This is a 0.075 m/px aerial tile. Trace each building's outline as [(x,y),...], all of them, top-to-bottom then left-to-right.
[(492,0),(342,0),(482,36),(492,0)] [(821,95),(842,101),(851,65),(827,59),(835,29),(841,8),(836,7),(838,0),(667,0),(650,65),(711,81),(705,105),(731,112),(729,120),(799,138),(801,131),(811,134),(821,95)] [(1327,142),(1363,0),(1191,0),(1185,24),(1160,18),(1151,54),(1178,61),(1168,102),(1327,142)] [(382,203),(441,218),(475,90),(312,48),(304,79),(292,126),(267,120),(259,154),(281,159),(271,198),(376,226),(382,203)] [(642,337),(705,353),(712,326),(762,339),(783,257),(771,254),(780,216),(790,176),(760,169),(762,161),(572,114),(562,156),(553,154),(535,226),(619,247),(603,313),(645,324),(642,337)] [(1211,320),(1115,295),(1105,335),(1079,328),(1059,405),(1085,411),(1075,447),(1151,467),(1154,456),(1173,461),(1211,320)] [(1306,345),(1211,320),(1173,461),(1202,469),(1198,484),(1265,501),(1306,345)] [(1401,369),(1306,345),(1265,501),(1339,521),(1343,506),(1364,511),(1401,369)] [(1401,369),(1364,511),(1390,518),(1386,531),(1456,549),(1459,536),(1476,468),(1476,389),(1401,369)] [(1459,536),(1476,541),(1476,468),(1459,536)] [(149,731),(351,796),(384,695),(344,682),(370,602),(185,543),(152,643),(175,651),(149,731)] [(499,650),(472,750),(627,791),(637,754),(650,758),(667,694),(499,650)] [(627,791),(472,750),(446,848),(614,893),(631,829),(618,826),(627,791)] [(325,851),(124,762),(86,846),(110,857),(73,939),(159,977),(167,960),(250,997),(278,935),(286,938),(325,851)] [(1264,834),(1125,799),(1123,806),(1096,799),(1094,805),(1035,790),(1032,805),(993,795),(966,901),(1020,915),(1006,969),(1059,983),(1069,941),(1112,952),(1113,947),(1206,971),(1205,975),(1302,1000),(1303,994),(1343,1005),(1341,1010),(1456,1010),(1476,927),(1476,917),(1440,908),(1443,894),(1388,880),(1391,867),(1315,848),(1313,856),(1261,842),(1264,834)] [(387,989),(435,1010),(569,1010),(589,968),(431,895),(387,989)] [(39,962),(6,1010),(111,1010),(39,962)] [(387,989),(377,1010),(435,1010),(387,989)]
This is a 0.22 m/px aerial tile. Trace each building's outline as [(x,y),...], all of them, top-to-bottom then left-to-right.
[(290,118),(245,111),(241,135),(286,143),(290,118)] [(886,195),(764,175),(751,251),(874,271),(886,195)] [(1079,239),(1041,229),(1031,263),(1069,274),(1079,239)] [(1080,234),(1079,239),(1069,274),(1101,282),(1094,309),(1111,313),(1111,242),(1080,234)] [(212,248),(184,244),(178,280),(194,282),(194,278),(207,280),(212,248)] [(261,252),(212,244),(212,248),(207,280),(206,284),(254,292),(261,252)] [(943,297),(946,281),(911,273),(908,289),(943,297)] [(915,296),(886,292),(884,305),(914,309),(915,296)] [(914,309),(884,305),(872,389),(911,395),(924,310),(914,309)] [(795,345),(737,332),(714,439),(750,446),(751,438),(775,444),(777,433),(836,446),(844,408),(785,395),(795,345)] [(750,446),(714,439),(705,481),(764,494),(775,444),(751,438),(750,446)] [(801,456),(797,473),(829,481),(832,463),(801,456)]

-----

- **EXERCISE DIRECTIONS**:
Output the full listing exactly, please.

- **YOUR RESPONSE**:
This is a 0.075 m/px aerial tile. Trace each building's outline as [(x,y),...], all of them, top-to-bottom then left-to-right.
[(492,0),(342,0),(482,36),(492,0)] [(821,95),(842,101),(851,65),(827,59),(835,29),(841,8),(836,7),(838,0),(667,0),(650,65),(711,81),(705,105),(731,112),(729,120),(799,138),(801,131),(811,134),(821,95)] [(1327,142),(1363,0),(1191,0),(1185,24),(1160,18),(1151,54),(1178,61),(1168,102),(1327,142)] [(382,203),(441,218),(475,90),(312,48),(304,79),(292,126),(267,120),(259,154),(281,159),(271,198),(376,226),(382,203)] [(642,337),(705,353),(712,326),(762,339),(783,257),(771,254),(780,216),(790,176),(760,169),(762,161),(572,114),(562,156),(553,154),(535,226),(619,247),(603,313),(645,324),(642,337)] [(1211,320),(1115,295),(1105,335),(1079,328),(1059,405),(1085,411),(1075,447),(1151,467),(1154,456),(1173,461),(1211,320)] [(1306,345),(1211,320),(1173,461),(1202,469),(1198,484),(1265,501),(1306,345)] [(1401,369),(1306,345),(1265,501),(1339,521),(1343,506),(1364,511),(1401,369)] [(1401,369),(1364,511),(1390,518),(1386,531),(1456,549),(1459,536),(1476,468),(1476,389),(1401,369)] [(1459,536),(1476,541),(1476,468),(1459,536)] [(149,731),(351,796),(384,695),(344,682),(370,602),(185,543),(152,643),(175,651),(149,731)] [(499,650),(472,750),(627,791),(637,754),(650,758),(667,694),(499,650)] [(627,791),(472,750),(446,848),(614,893),(631,829),(618,826),(627,791)] [(325,851),(124,762),(86,846),(110,857),(73,939),(159,977),(167,960),(250,997),(278,935),(286,938),(325,851)] [(1264,834),(1125,799),(1123,806),(1096,799),(1094,805),(1035,790),(1032,805),(993,795),(966,901),(1020,915),(1006,969),(1059,983),(1069,941),(1112,952),(1113,947),(1206,971),(1205,975),(1302,1000),(1303,994),(1343,1005),(1341,1010),(1456,1010),(1476,927),(1476,917),(1440,908),(1443,894),(1388,880),(1391,867),(1315,848),(1313,856),(1261,842),(1264,834)] [(387,989),(435,1010),(569,1010),(589,968),(431,895),(387,989)] [(39,962),(6,1010),(111,1010),(39,962)] [(387,989),(377,1010),(435,1010),(387,989)]
This is a 0.22 m/px aerial tile. Trace each building's outline as [(x,y),...], all of them, top-to-bottom then left-to-right.
[(290,118),(245,111),(241,135),(286,143),(290,118)] [(886,195),(764,175),(751,251),(874,271),(886,195)] [(1079,239),(1041,229),(1031,263),(1069,274),(1079,239)] [(1080,234),(1079,239),(1069,274),(1101,282),(1094,309),(1111,313),(1111,242),(1080,234)] [(212,248),(184,244),(178,280),(194,282),(194,278),(207,280),(212,248)] [(261,252),(212,244),(212,248),(207,280),(206,284),(254,292),(261,252)] [(943,297),(946,281),(911,273),(908,289),(943,297)] [(915,296),(886,292),(884,305),(914,309),(915,296)] [(914,309),(884,305),(872,389),(911,395),(924,310),(914,309)] [(795,345),(737,332),(714,439),(750,446),(751,438),(775,444),(777,433),(836,446),(844,408),(785,395),(795,345)] [(750,446),(714,439),(705,481),(764,494),(775,444),(751,438),(750,446)] [(801,456),(797,473),(829,481),(832,463),(801,456)]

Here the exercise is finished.